Before-and-after object lists
= Beginning of Section =
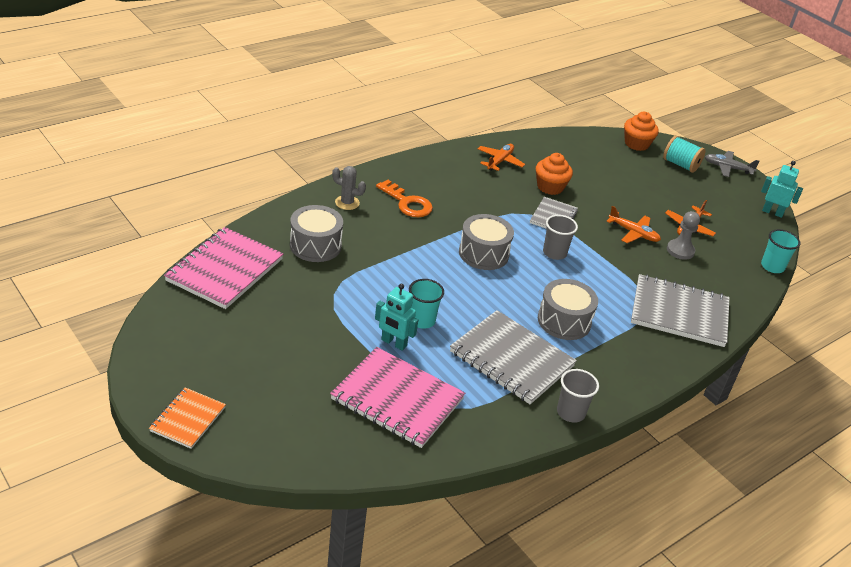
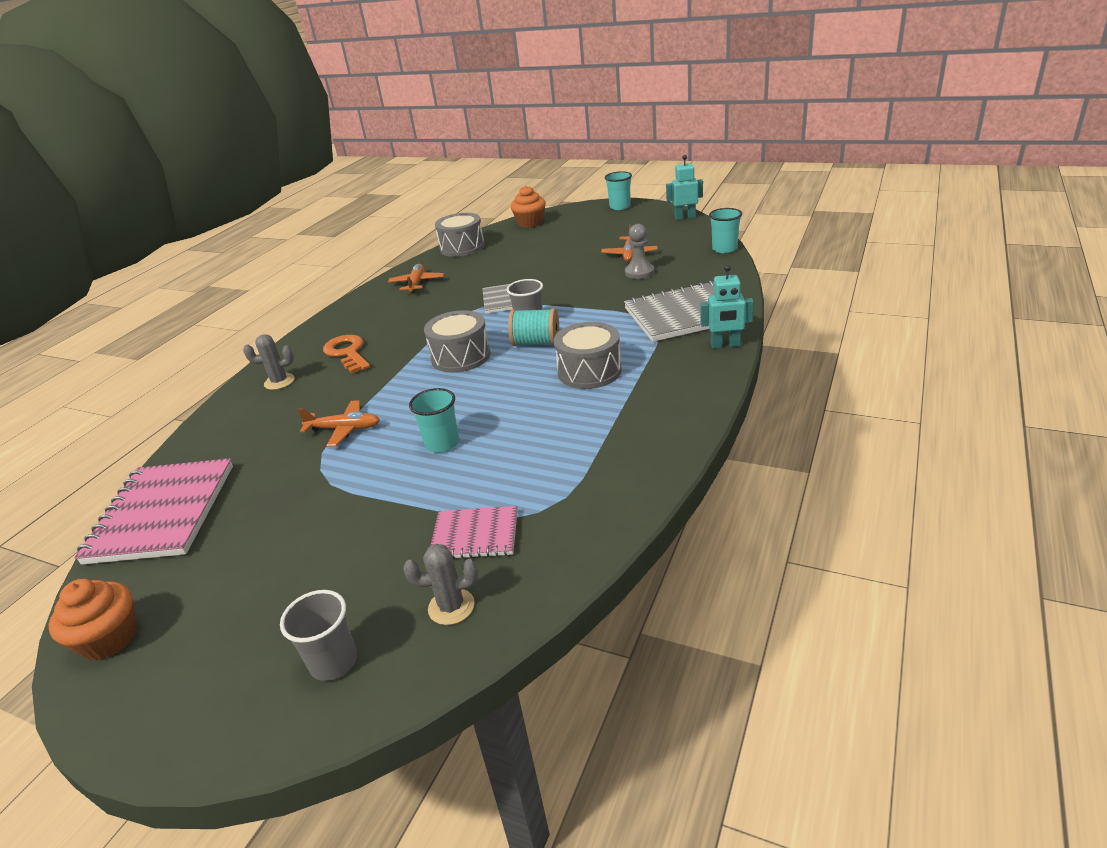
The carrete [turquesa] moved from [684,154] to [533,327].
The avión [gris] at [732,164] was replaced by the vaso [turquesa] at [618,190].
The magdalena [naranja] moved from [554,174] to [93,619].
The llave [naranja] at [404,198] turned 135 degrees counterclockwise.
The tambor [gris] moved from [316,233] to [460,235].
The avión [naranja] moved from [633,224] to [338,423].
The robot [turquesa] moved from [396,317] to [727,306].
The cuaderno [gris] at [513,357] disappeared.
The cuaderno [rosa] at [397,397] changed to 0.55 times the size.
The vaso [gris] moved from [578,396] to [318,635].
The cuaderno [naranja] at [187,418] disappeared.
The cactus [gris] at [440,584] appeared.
= End of Section =
DIRECTIONS
Exactly as written, copy the entries above without their pictures.

OUTPUT OF THE EXERCISE
The carrete [turquesa] moved from [684,154] to [533,327].
The avión [gris] at [732,164] was replaced by the vaso [turquesa] at [618,190].
The magdalena [naranja] moved from [554,174] to [93,619].
The llave [naranja] at [404,198] turned 135 degrees counterclockwise.
The tambor [gris] moved from [316,233] to [460,235].
The avión [naranja] moved from [633,224] to [338,423].
The robot [turquesa] moved from [396,317] to [727,306].
The cuaderno [gris] at [513,357] disappeared.
The cuaderno [rosa] at [397,397] changed to 0.55 times the size.
The vaso [gris] moved from [578,396] to [318,635].
The cuaderno [naranja] at [187,418] disappeared.
The cactus [gris] at [440,584] appeared.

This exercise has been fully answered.